* _Data provided_
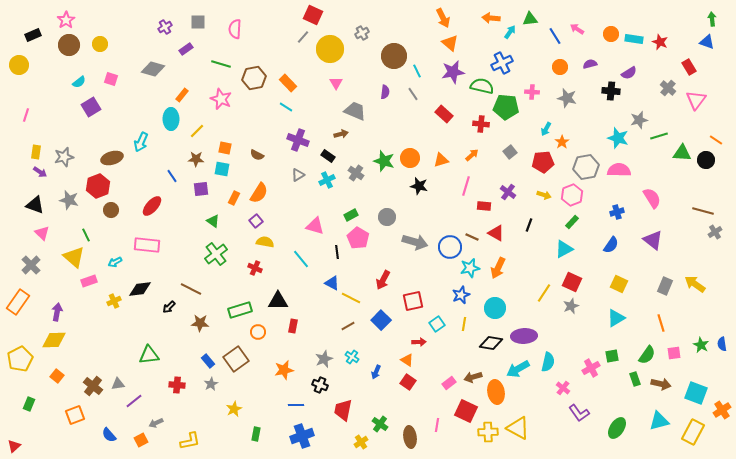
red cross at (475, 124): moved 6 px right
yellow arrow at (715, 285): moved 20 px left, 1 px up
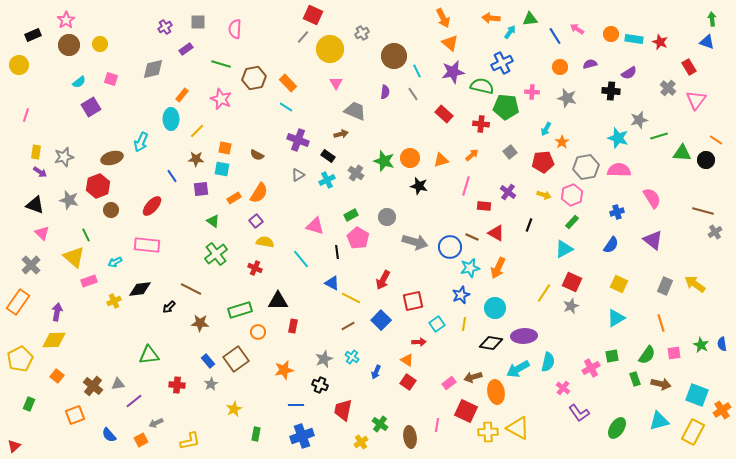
gray diamond at (153, 69): rotated 30 degrees counterclockwise
orange rectangle at (234, 198): rotated 32 degrees clockwise
cyan square at (696, 393): moved 1 px right, 2 px down
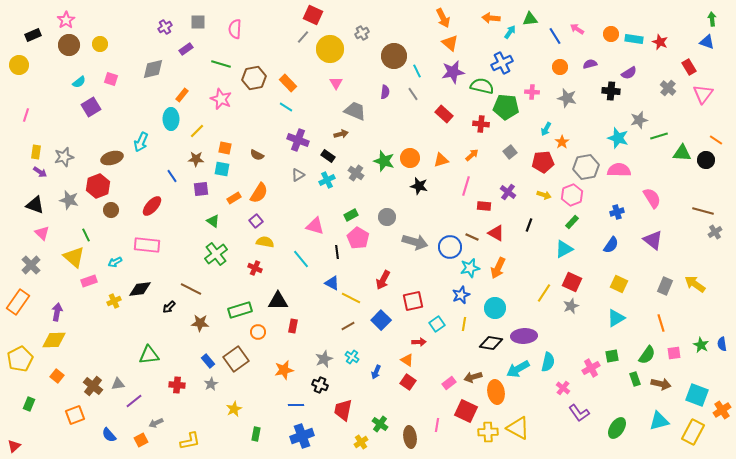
pink triangle at (696, 100): moved 7 px right, 6 px up
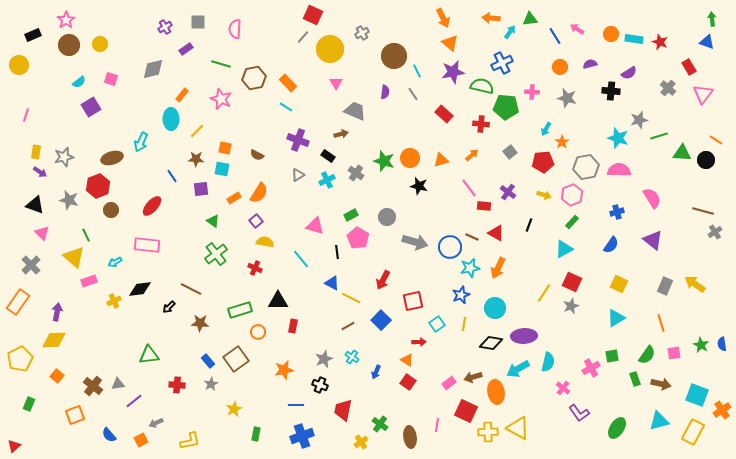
pink line at (466, 186): moved 3 px right, 2 px down; rotated 54 degrees counterclockwise
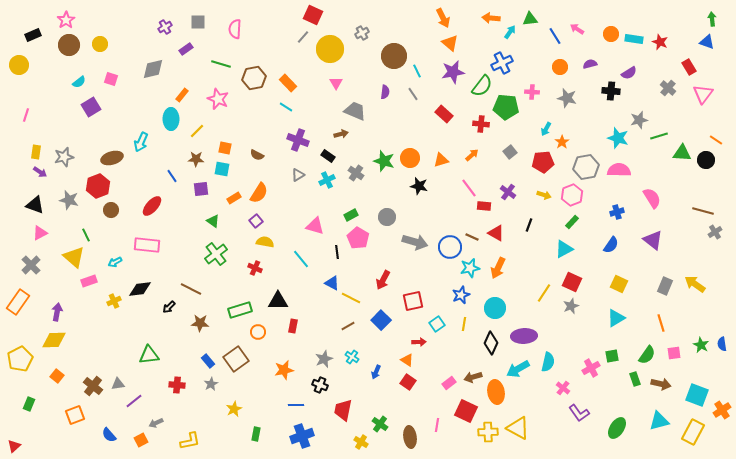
green semicircle at (482, 86): rotated 115 degrees clockwise
pink star at (221, 99): moved 3 px left
pink triangle at (42, 233): moved 2 px left; rotated 49 degrees clockwise
black diamond at (491, 343): rotated 75 degrees counterclockwise
yellow cross at (361, 442): rotated 24 degrees counterclockwise
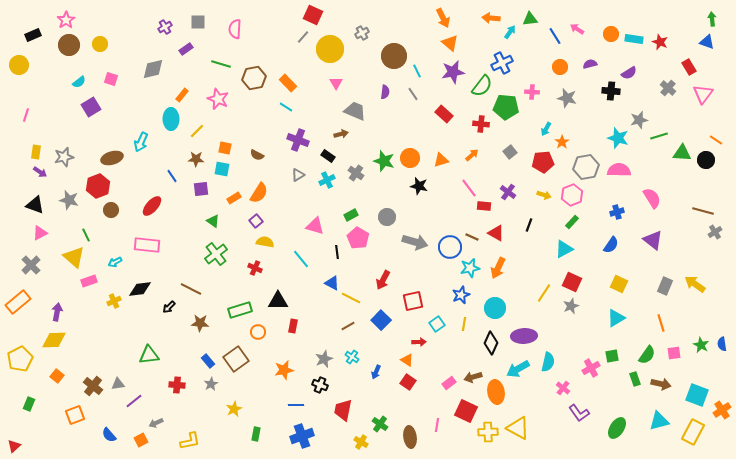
orange rectangle at (18, 302): rotated 15 degrees clockwise
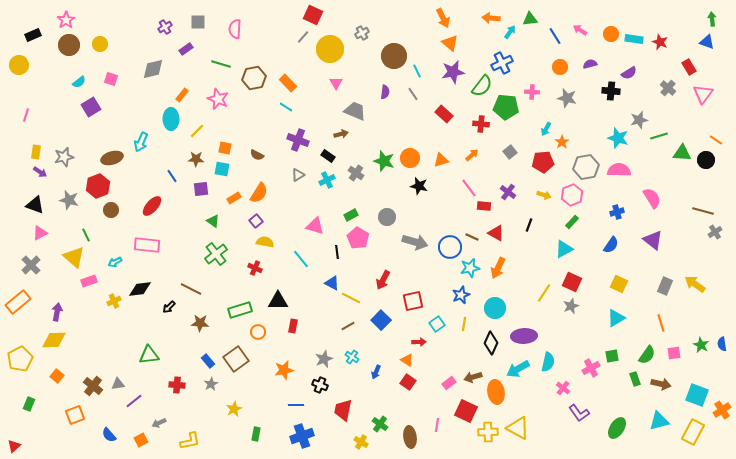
pink arrow at (577, 29): moved 3 px right, 1 px down
gray arrow at (156, 423): moved 3 px right
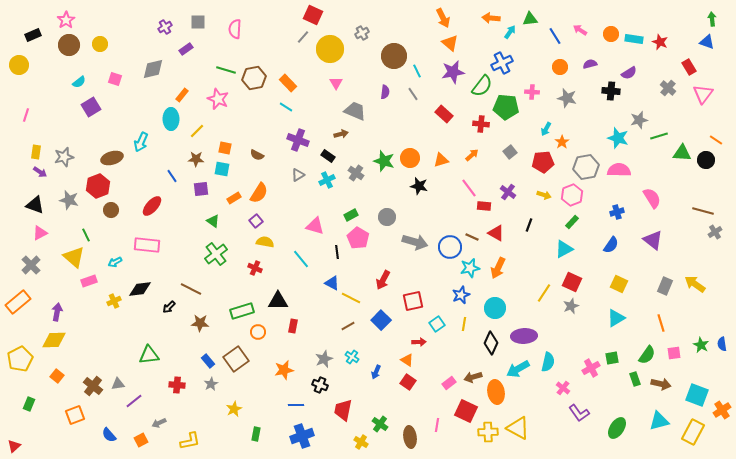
green line at (221, 64): moved 5 px right, 6 px down
pink square at (111, 79): moved 4 px right
green rectangle at (240, 310): moved 2 px right, 1 px down
green square at (612, 356): moved 2 px down
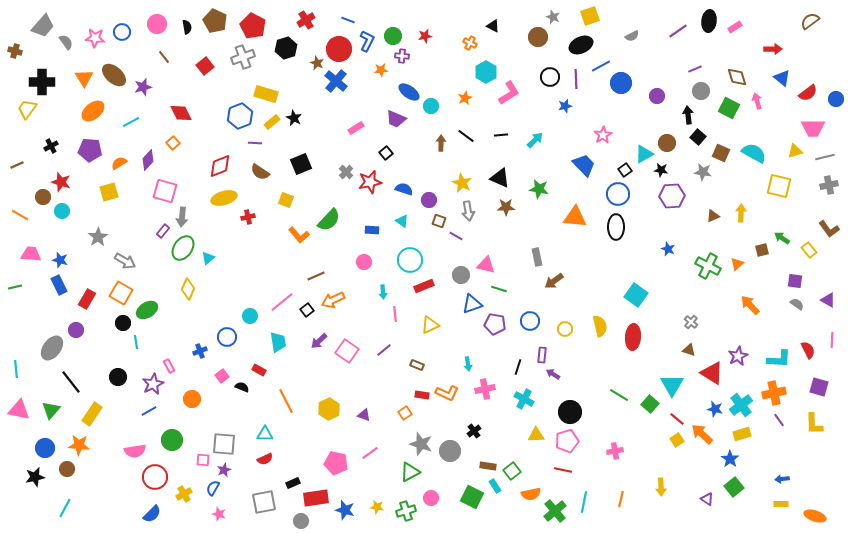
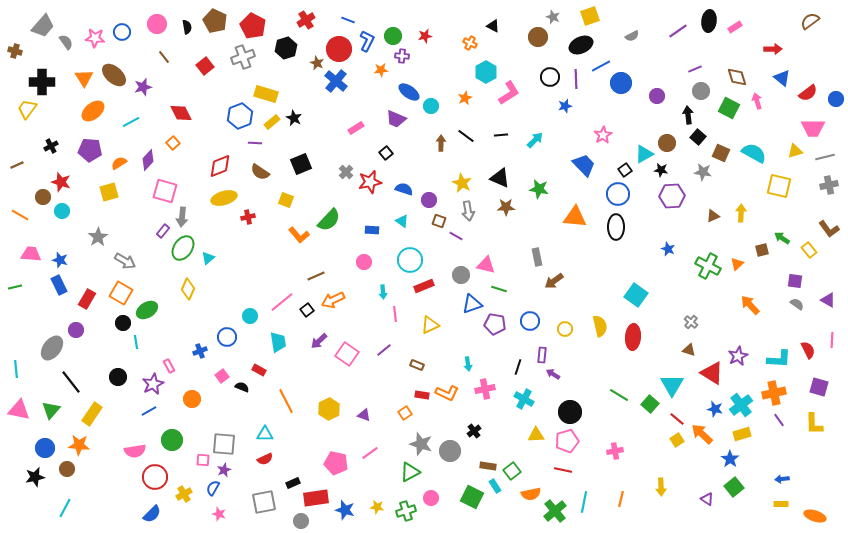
pink square at (347, 351): moved 3 px down
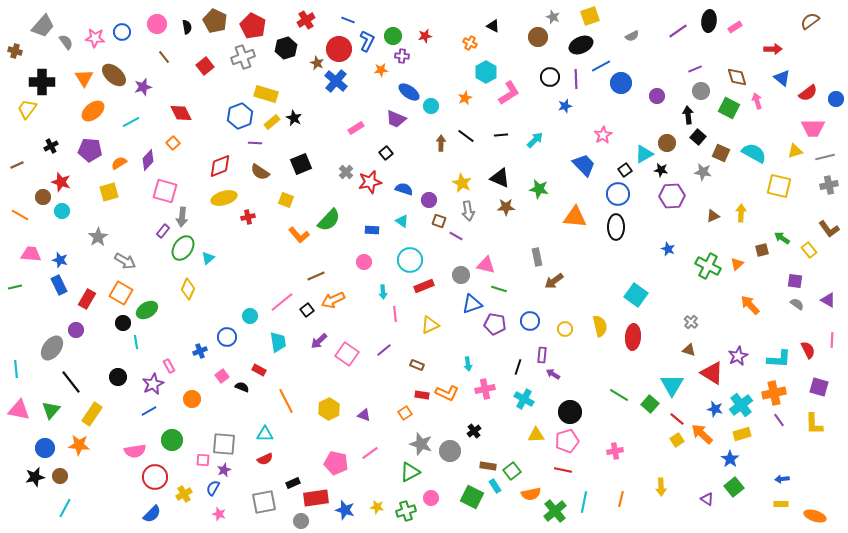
brown circle at (67, 469): moved 7 px left, 7 px down
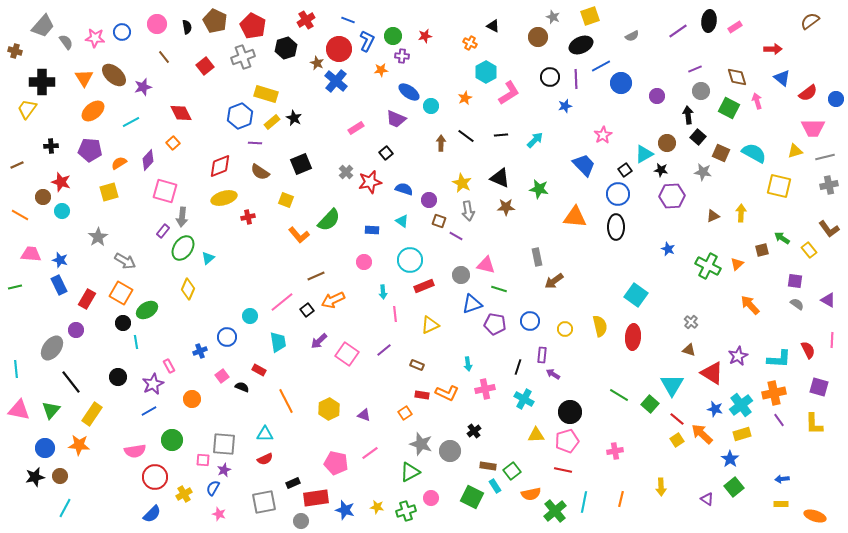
black cross at (51, 146): rotated 24 degrees clockwise
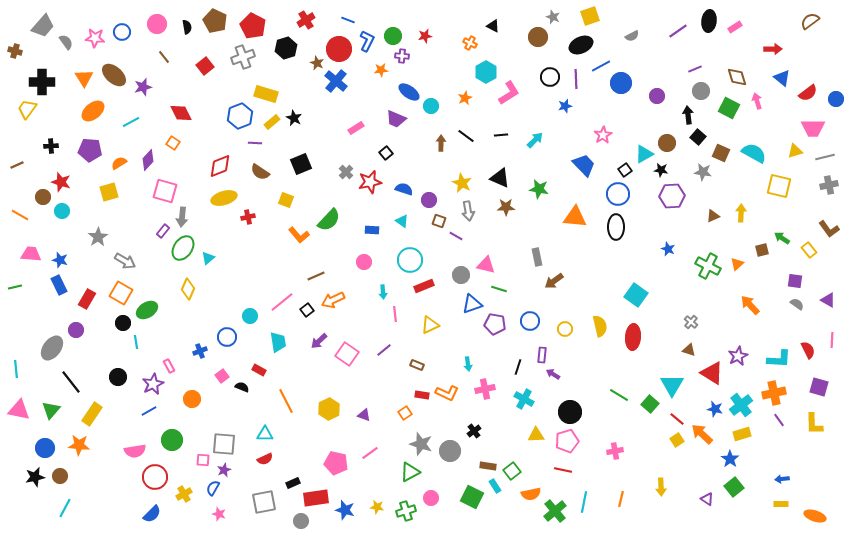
orange square at (173, 143): rotated 16 degrees counterclockwise
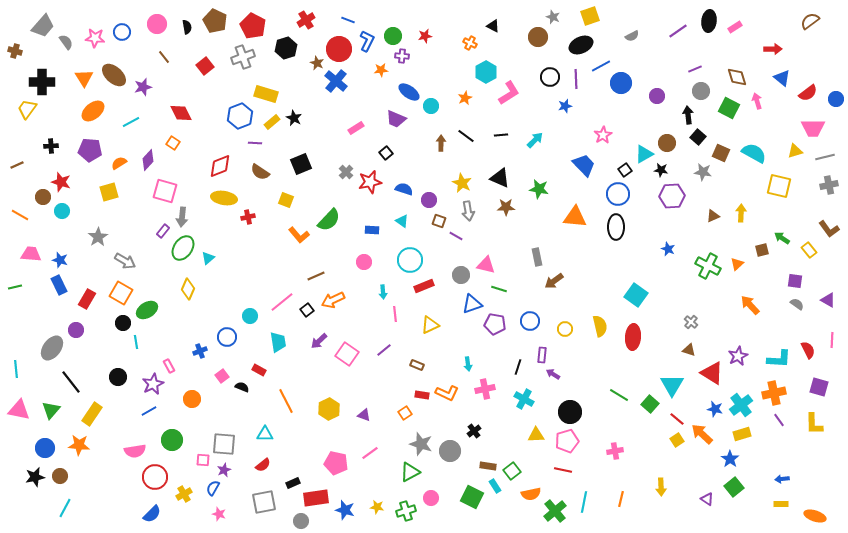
yellow ellipse at (224, 198): rotated 25 degrees clockwise
red semicircle at (265, 459): moved 2 px left, 6 px down; rotated 14 degrees counterclockwise
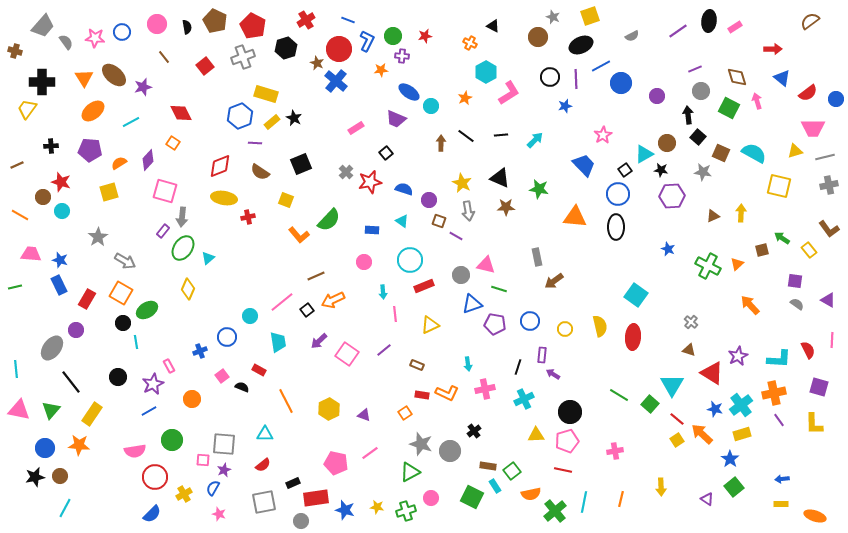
cyan cross at (524, 399): rotated 36 degrees clockwise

* _Aim_
Please convert every entry above into a Markdown table with the columns No. and Entry, numbering the rows and skipping blank lines. Leave the picture lines out of the table.

* _Output below_
| No. | Entry |
|---|---|
| 1 | red cross at (475, 124): moved 6 px right |
| 2 | yellow arrow at (715, 285): moved 20 px left, 1 px up |
| 3 | gray diamond at (153, 69): rotated 30 degrees counterclockwise |
| 4 | orange rectangle at (234, 198): rotated 32 degrees clockwise |
| 5 | cyan square at (696, 393): moved 1 px right, 2 px down |
| 6 | pink triangle at (696, 100): moved 7 px right, 6 px up |
| 7 | pink line at (466, 186): moved 3 px right, 2 px down; rotated 54 degrees counterclockwise |
| 8 | green semicircle at (482, 86): rotated 115 degrees clockwise |
| 9 | pink star at (221, 99): moved 3 px left |
| 10 | pink triangle at (42, 233): moved 2 px left; rotated 49 degrees clockwise |
| 11 | black diamond at (491, 343): rotated 75 degrees counterclockwise |
| 12 | yellow cross at (361, 442): rotated 24 degrees counterclockwise |
| 13 | orange rectangle at (18, 302): rotated 15 degrees clockwise |
| 14 | pink arrow at (577, 29): moved 3 px right, 1 px down |
| 15 | gray arrow at (156, 423): moved 3 px right |
| 16 | green line at (221, 64): moved 5 px right, 6 px down |
| 17 | pink square at (111, 79): moved 4 px right |
| 18 | green rectangle at (240, 310): moved 2 px right, 1 px down |
| 19 | green square at (612, 356): moved 2 px down |
| 20 | pink square at (347, 351): moved 3 px down |
| 21 | brown circle at (67, 469): moved 7 px left, 7 px down |
| 22 | black cross at (51, 146): rotated 24 degrees clockwise |
| 23 | orange square at (173, 143): rotated 16 degrees counterclockwise |
| 24 | yellow ellipse at (224, 198): rotated 25 degrees clockwise |
| 25 | red semicircle at (265, 459): moved 2 px left, 6 px down; rotated 14 degrees counterclockwise |
| 26 | cyan cross at (524, 399): rotated 36 degrees clockwise |